→ Listed records:

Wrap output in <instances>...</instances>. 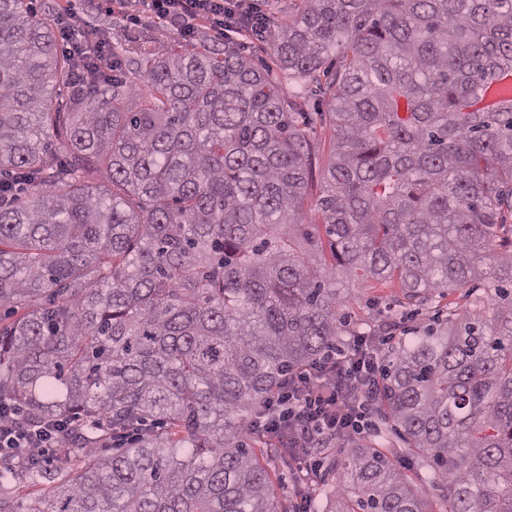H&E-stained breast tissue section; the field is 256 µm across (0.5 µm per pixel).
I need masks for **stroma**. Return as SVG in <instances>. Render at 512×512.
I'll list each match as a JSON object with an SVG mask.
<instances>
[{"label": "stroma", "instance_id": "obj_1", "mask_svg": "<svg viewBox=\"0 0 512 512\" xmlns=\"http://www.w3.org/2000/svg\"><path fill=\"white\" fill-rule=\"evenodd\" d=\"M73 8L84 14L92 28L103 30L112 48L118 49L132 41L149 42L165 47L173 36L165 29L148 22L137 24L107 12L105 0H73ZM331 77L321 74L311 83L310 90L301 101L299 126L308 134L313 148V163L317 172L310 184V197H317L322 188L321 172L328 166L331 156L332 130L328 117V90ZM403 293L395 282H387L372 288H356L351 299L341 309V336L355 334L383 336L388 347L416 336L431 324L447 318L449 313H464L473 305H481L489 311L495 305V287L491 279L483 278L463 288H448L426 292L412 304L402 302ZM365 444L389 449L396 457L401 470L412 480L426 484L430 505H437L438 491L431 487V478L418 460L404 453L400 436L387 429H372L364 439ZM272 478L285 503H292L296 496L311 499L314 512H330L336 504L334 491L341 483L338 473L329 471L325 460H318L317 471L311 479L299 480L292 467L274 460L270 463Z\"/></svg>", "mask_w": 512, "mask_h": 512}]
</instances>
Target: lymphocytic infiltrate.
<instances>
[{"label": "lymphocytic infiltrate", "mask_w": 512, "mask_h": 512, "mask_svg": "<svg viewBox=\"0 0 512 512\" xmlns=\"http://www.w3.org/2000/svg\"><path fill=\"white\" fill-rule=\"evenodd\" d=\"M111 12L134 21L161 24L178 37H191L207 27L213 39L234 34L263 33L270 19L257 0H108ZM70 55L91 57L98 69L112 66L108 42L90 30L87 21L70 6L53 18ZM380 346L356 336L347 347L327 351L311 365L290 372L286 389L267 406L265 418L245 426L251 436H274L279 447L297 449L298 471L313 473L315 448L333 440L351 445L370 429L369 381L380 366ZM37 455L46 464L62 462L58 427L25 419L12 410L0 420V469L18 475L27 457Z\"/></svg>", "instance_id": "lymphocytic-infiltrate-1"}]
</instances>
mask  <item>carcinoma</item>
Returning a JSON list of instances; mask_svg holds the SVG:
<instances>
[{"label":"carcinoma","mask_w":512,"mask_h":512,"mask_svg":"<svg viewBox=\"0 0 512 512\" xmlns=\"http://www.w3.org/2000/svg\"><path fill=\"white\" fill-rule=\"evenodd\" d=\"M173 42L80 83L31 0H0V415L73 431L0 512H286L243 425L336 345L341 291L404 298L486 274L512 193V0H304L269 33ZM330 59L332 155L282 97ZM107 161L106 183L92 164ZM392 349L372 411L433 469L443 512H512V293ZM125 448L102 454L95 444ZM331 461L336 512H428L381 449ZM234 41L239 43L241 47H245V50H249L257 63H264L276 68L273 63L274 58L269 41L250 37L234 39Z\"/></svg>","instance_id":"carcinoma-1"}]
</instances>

==

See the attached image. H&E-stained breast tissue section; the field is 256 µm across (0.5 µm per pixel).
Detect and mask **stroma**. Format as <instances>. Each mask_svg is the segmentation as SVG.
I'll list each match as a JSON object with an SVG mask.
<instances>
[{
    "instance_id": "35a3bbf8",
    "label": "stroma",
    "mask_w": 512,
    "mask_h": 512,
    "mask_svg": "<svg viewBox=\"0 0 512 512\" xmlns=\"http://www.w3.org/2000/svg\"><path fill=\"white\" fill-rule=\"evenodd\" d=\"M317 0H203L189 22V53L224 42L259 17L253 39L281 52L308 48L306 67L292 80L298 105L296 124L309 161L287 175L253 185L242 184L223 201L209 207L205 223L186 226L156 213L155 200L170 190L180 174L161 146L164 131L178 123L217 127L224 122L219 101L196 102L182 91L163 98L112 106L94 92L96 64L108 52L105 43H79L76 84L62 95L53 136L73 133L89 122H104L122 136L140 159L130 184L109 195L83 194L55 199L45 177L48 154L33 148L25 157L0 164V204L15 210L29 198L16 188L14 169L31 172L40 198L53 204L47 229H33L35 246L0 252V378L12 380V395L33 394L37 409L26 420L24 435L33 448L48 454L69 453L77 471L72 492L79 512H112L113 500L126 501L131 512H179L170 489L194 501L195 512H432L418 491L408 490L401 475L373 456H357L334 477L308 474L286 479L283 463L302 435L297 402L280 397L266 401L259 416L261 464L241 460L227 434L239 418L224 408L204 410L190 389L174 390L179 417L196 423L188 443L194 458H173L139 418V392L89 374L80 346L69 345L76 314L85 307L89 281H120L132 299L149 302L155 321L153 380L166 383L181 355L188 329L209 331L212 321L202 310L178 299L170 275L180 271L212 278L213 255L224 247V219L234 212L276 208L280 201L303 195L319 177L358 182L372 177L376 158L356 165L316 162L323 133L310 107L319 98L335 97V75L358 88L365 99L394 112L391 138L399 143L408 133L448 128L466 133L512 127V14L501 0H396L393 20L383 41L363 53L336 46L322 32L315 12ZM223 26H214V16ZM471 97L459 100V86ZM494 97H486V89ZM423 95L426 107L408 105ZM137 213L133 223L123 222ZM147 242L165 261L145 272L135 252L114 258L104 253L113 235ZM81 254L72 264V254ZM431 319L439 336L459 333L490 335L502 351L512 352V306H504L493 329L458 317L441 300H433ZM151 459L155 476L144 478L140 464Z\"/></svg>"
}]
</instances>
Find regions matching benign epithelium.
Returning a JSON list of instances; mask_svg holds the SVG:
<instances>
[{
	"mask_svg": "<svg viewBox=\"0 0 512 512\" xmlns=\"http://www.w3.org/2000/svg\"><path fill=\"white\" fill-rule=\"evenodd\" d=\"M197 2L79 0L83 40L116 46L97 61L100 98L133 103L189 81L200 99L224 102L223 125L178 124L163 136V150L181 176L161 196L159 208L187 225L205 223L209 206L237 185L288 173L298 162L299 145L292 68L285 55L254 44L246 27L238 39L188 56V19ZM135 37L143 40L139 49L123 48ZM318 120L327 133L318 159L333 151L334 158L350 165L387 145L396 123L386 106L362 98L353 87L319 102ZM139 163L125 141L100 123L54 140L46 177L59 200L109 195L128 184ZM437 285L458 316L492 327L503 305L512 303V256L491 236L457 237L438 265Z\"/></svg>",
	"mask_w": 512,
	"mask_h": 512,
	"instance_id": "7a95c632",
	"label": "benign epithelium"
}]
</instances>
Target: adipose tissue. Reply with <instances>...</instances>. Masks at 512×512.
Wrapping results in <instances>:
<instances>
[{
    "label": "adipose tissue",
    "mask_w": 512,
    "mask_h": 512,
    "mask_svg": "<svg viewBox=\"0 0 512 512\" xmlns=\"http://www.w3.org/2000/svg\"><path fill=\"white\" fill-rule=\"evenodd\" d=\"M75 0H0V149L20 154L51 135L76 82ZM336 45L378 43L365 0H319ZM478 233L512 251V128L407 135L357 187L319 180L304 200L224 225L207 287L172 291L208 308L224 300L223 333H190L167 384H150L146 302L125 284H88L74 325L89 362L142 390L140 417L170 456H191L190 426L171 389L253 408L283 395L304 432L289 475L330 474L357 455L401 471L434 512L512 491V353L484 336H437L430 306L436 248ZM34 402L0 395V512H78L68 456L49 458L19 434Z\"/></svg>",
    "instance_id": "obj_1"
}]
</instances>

→ Goal of the exercise:
Of all the lines above, how many contain the word "lymphocytic"? Answer with only the number.

→ Answer to the exercise:
2